● Directions: The pictures get dropped, while every remaining part of the listing is copied exactly.

------------------------------

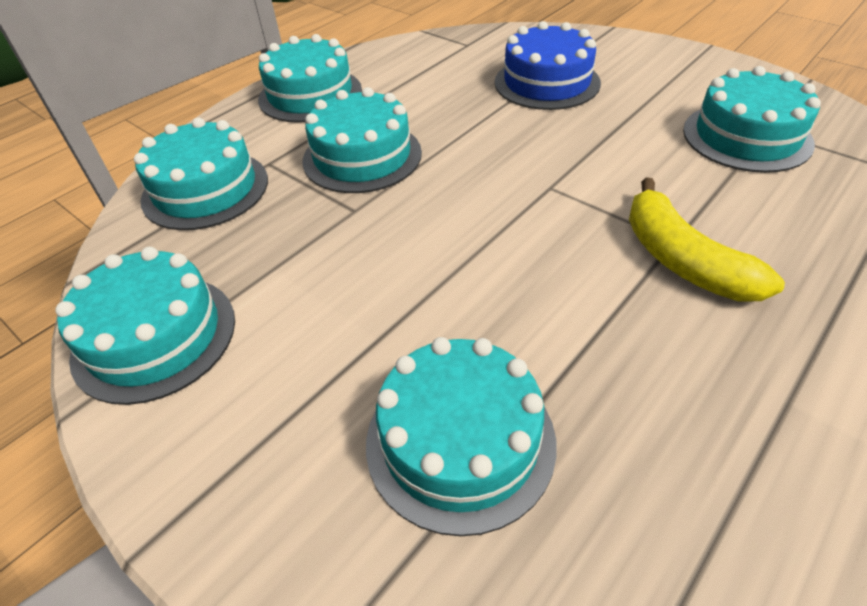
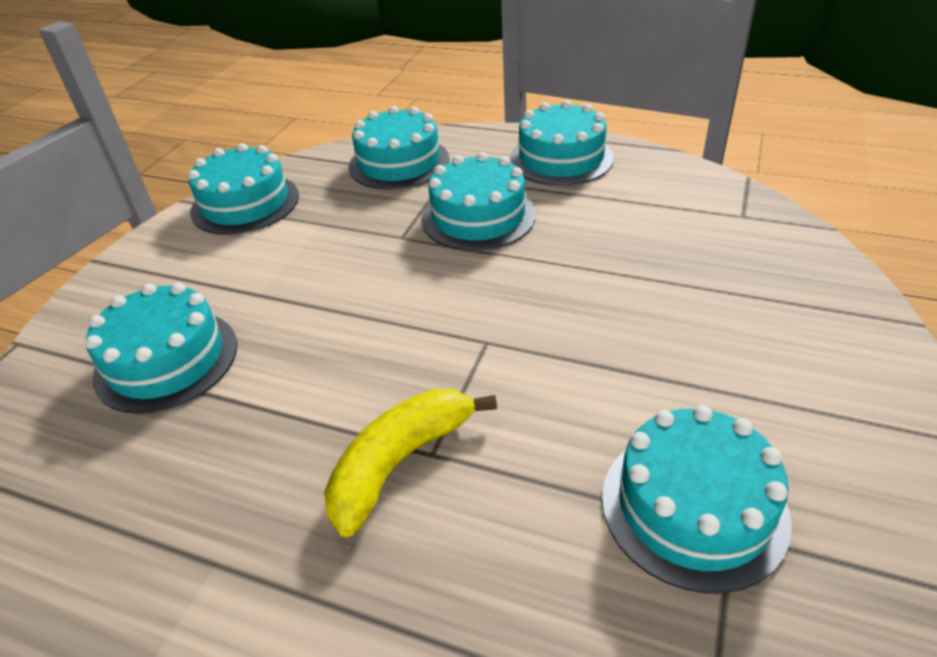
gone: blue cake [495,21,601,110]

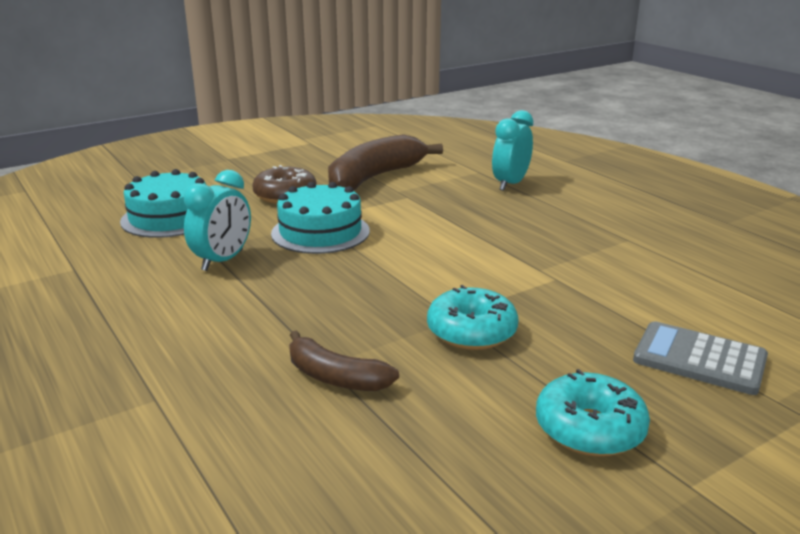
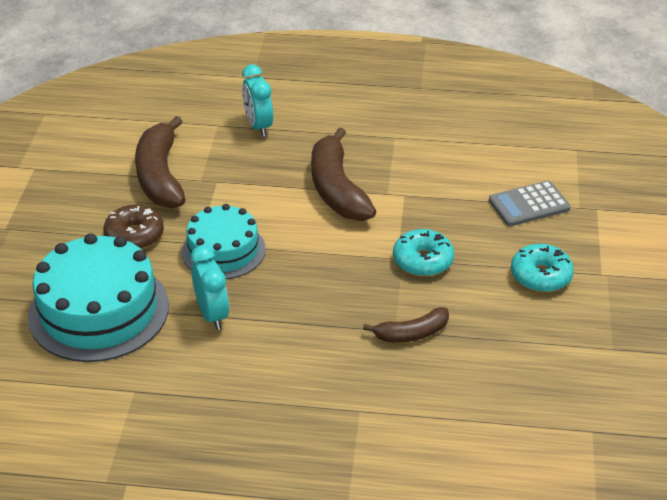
new: brown banana [311,127,376,221]
scaled: turquoise cake [120,169,206,238] = [28,233,169,362] x1.57

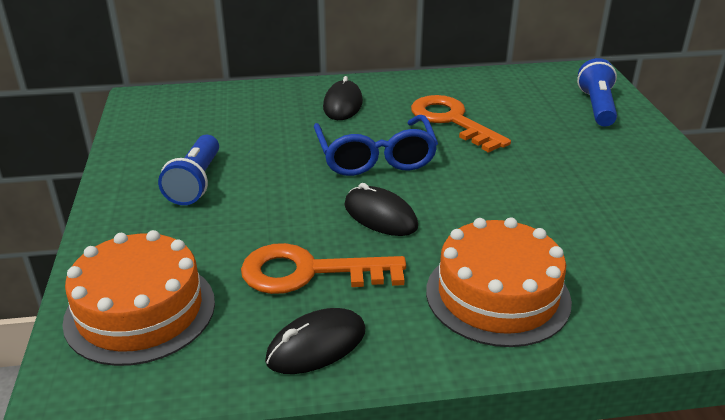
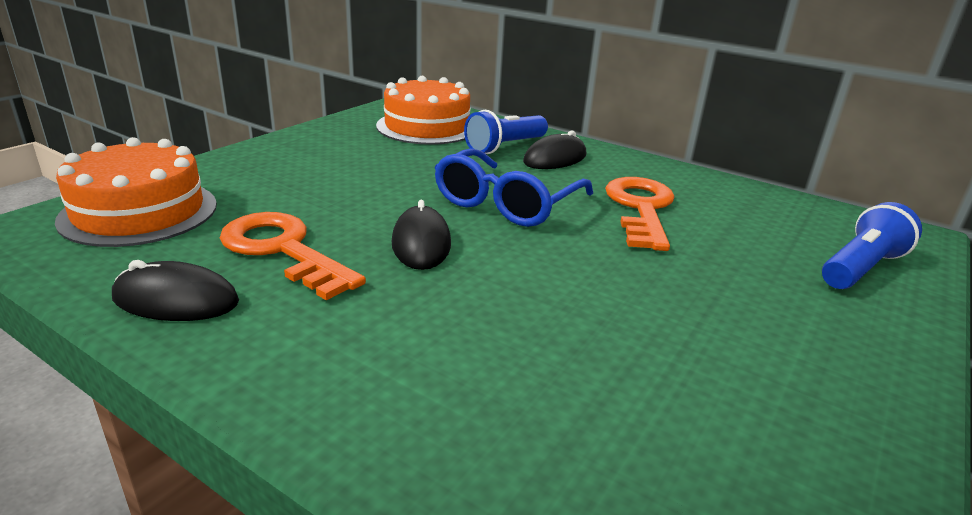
shifted: blue flashlight [158,135,219,205] to [464,110,548,154]; orange cake [426,217,572,347] to [376,76,470,145]

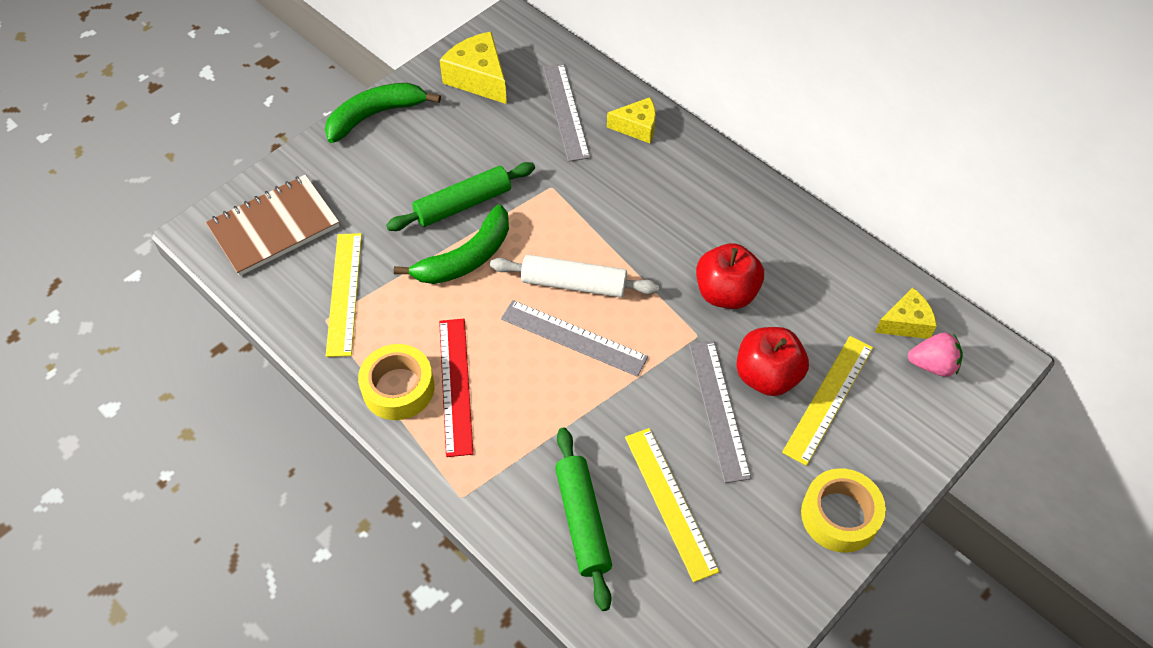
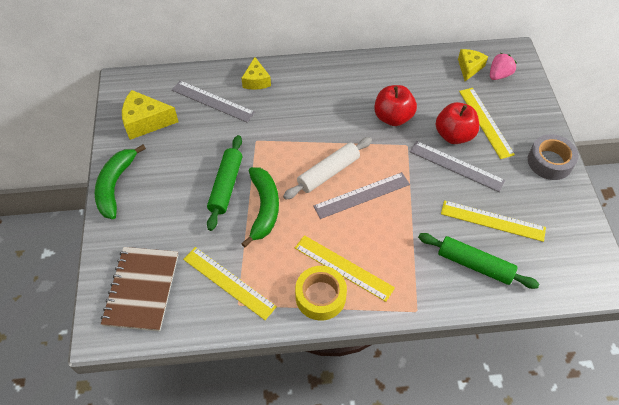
repainted: red ruler [439,319,473,457] to yellow ruler [295,235,395,302]; yellow tape [801,468,886,553] to grey tape [528,134,579,180]
rotated: yellow cheese [607,97,656,143] = [241,57,271,90] 135 degrees clockwise

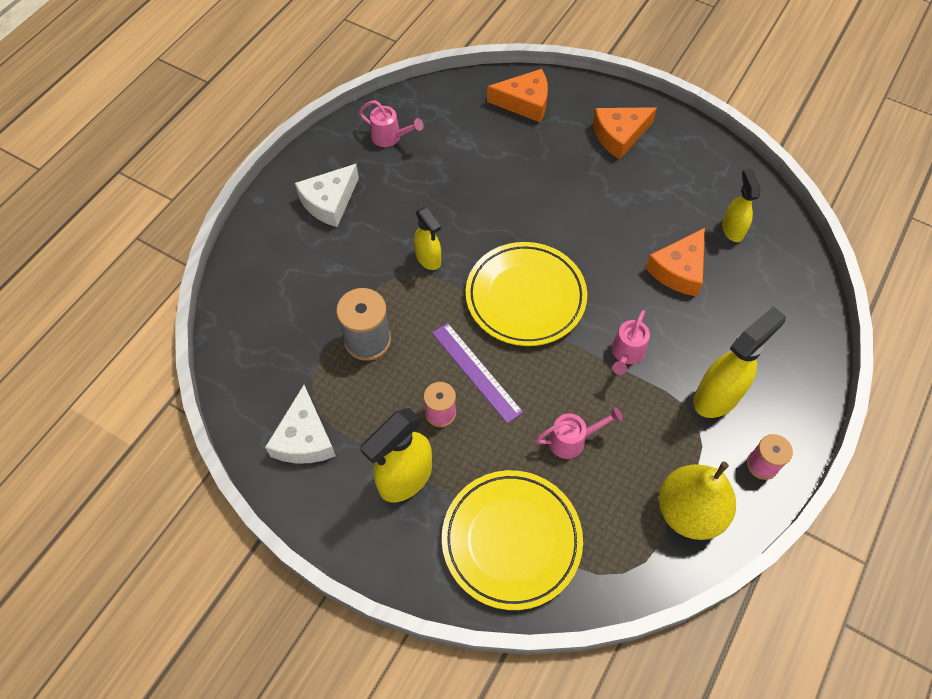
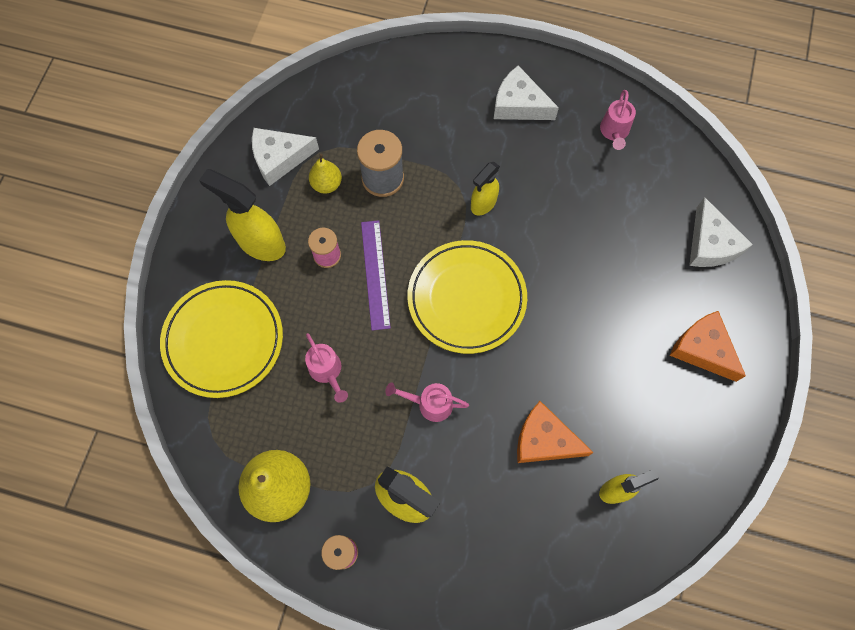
new: yellow pear [309,154,342,194]
repainted: orange cheese [487,69,548,123] to white cheese [689,197,753,267]
rotated: purple ruler [432,323,523,424] = [361,220,391,331] 45 degrees counterclockwise

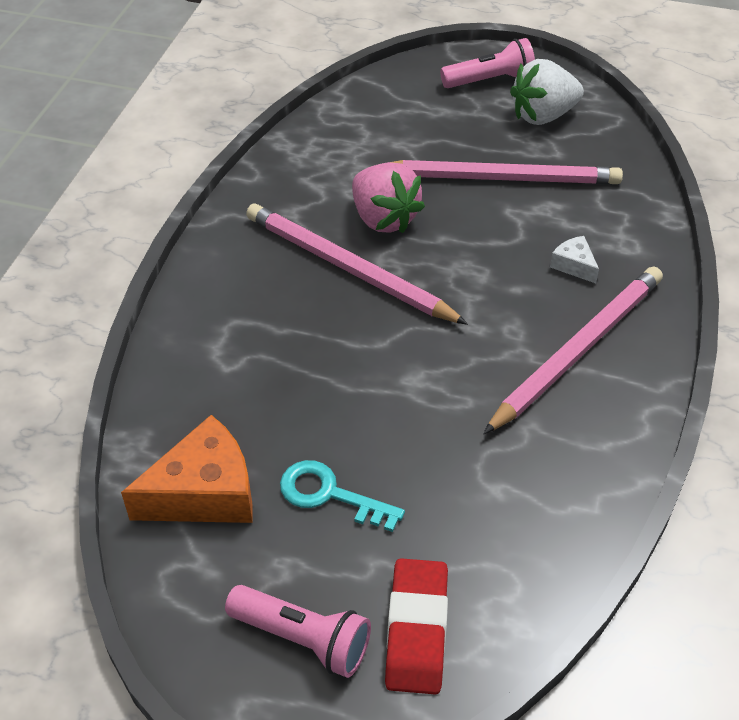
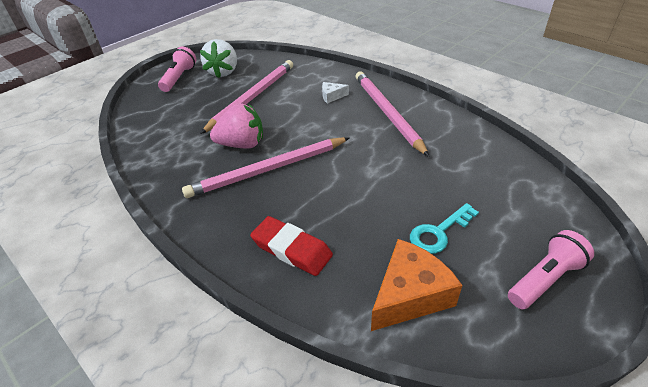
shifted: red eraser [385,558,448,694] to [250,216,333,276]
rotated: orange cheese [121,415,252,523] = [371,239,462,331] 45 degrees clockwise

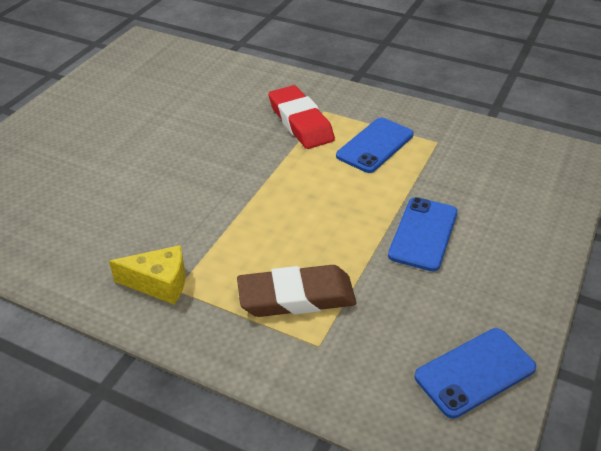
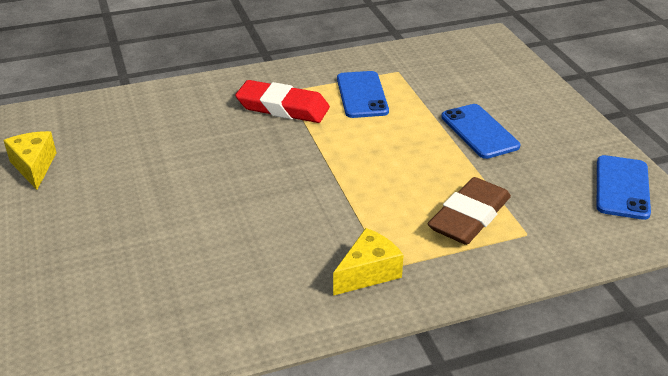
new: yellow cheese [3,131,57,190]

------------------------------

● Your response:
gone: blue cake [495,21,601,110]

new: brown banana [311,127,376,221]
scaled: turquoise cake [120,169,206,238] = [28,233,169,362] x1.57

shifted: blue flashlight [158,135,219,205] to [464,110,548,154]; orange cake [426,217,572,347] to [376,76,470,145]

repainted: red ruler [439,319,473,457] to yellow ruler [295,235,395,302]; yellow tape [801,468,886,553] to grey tape [528,134,579,180]
rotated: yellow cheese [607,97,656,143] = [241,57,271,90] 135 degrees clockwise

new: yellow pear [309,154,342,194]
repainted: orange cheese [487,69,548,123] to white cheese [689,197,753,267]
rotated: purple ruler [432,323,523,424] = [361,220,391,331] 45 degrees counterclockwise

shifted: red eraser [385,558,448,694] to [250,216,333,276]
rotated: orange cheese [121,415,252,523] = [371,239,462,331] 45 degrees clockwise

new: yellow cheese [3,131,57,190]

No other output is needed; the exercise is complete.